**Exercise description**: Output begins at the line with "recoloured: turquoise can" and ends at the last line of the records below. Copy each line in that span exactly, and leave out pictures.

**Given data**:
BEGIN
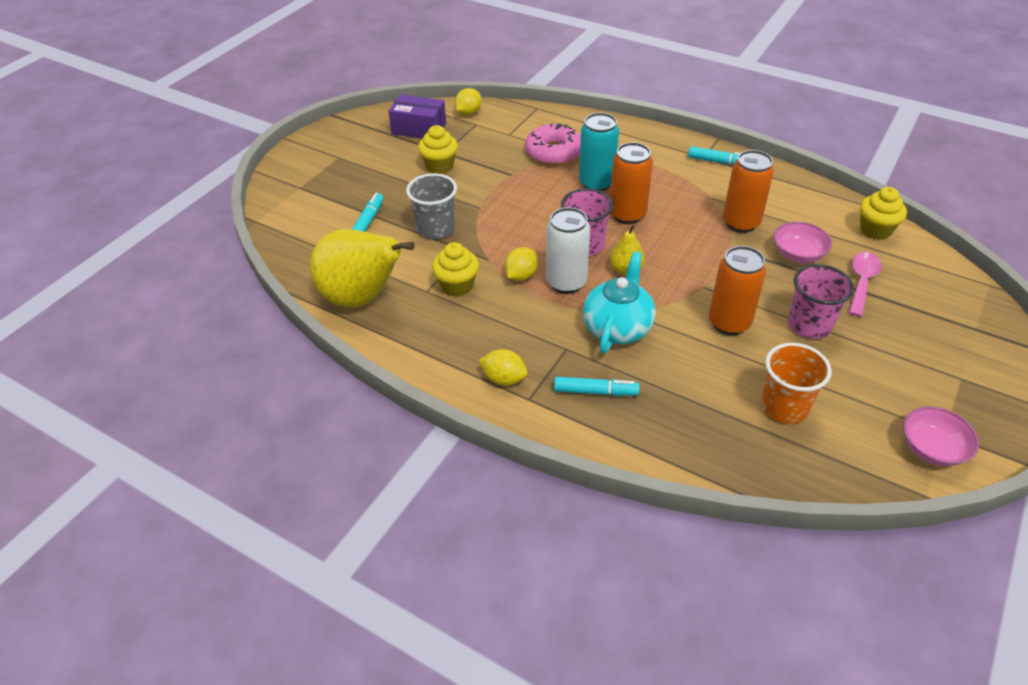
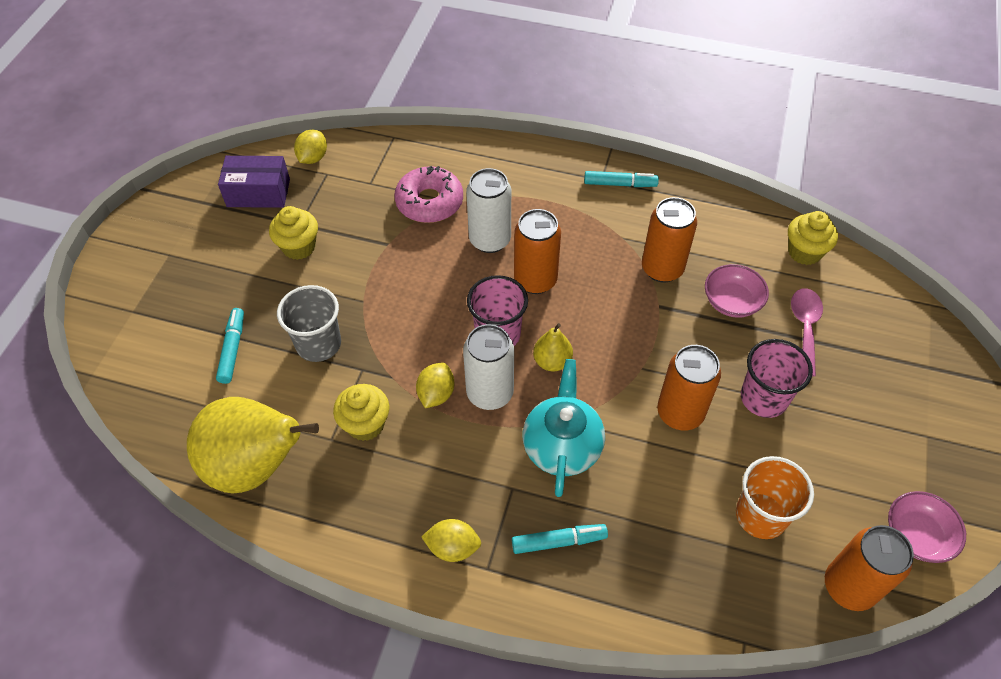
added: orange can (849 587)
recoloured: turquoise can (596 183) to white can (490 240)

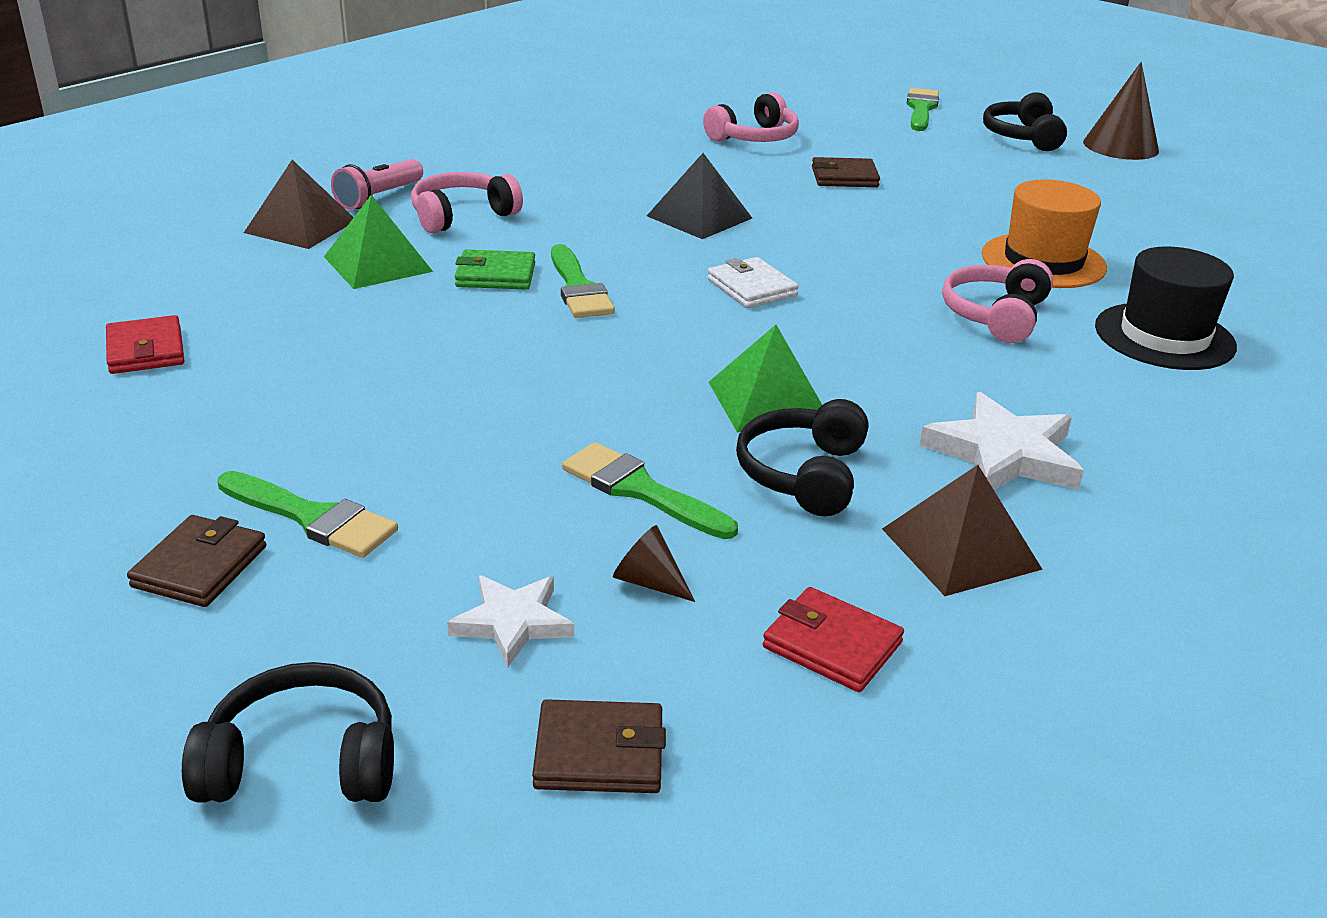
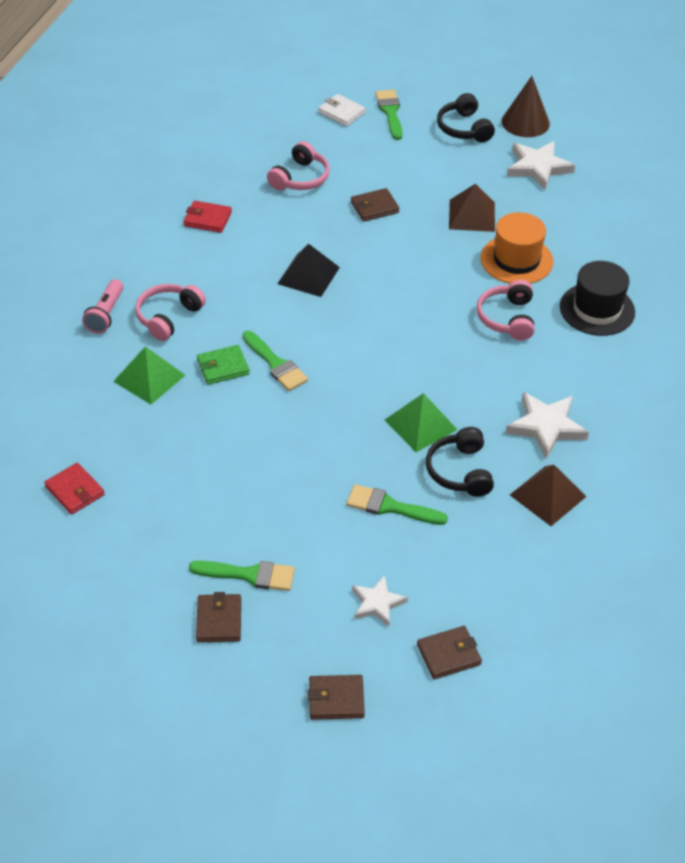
removed: brown cone (649 582)
added: white star (538 167)
moved: red wallet (832 645) to (207 219); white wallet (751 288) to (341 112); brown pyramid (301 226) to (472 215)
replaced: black headphones (302 762) to brown wallet (336 699)

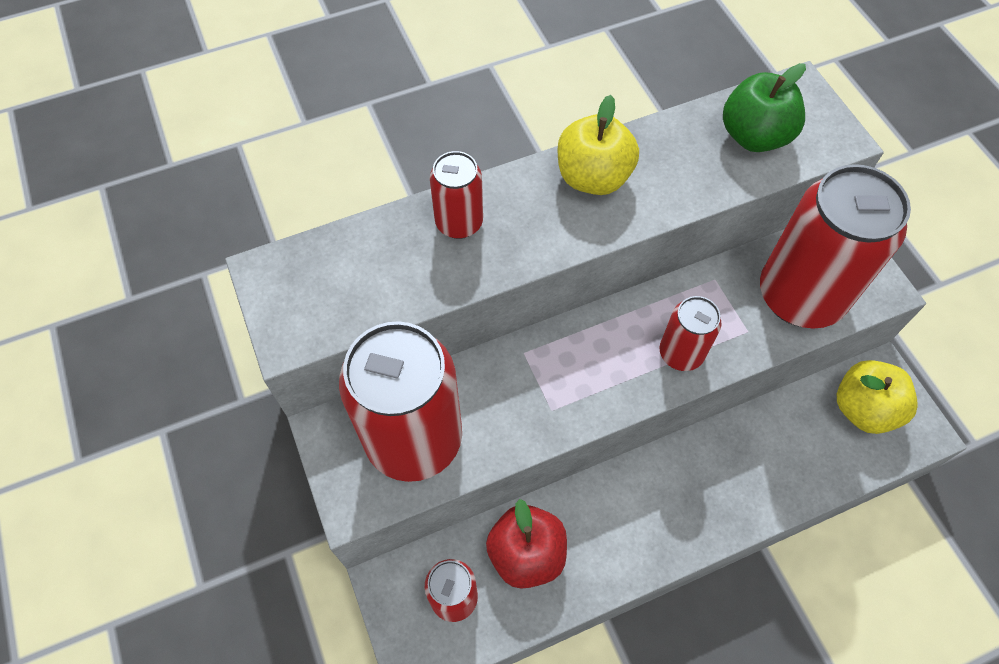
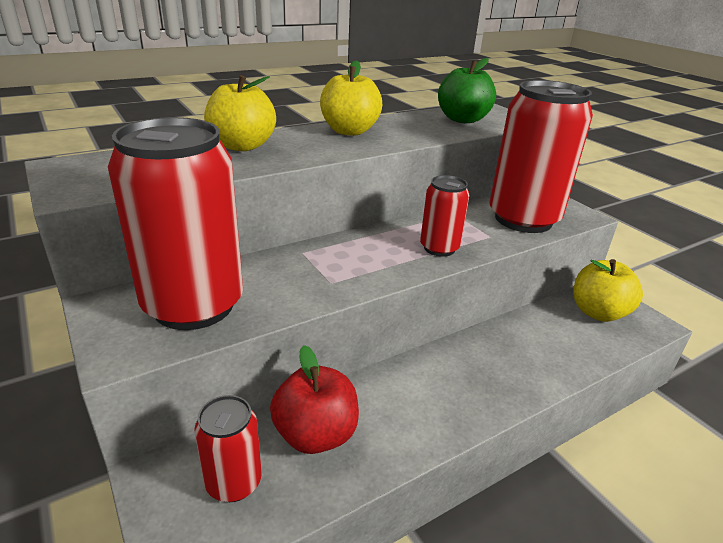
replaced: red can (459 223) to yellow apple (242 146)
END
**Result of the task**:
recoloured: turquoise can (596 183) to white can (490 240)

removed: brown cone (649 582)
added: white star (538 167)
moved: red wallet (832 645) to (207 219); white wallet (751 288) to (341 112); brown pyramid (301 226) to (472 215)
replaced: black headphones (302 762) to brown wallet (336 699)

replaced: red can (459 223) to yellow apple (242 146)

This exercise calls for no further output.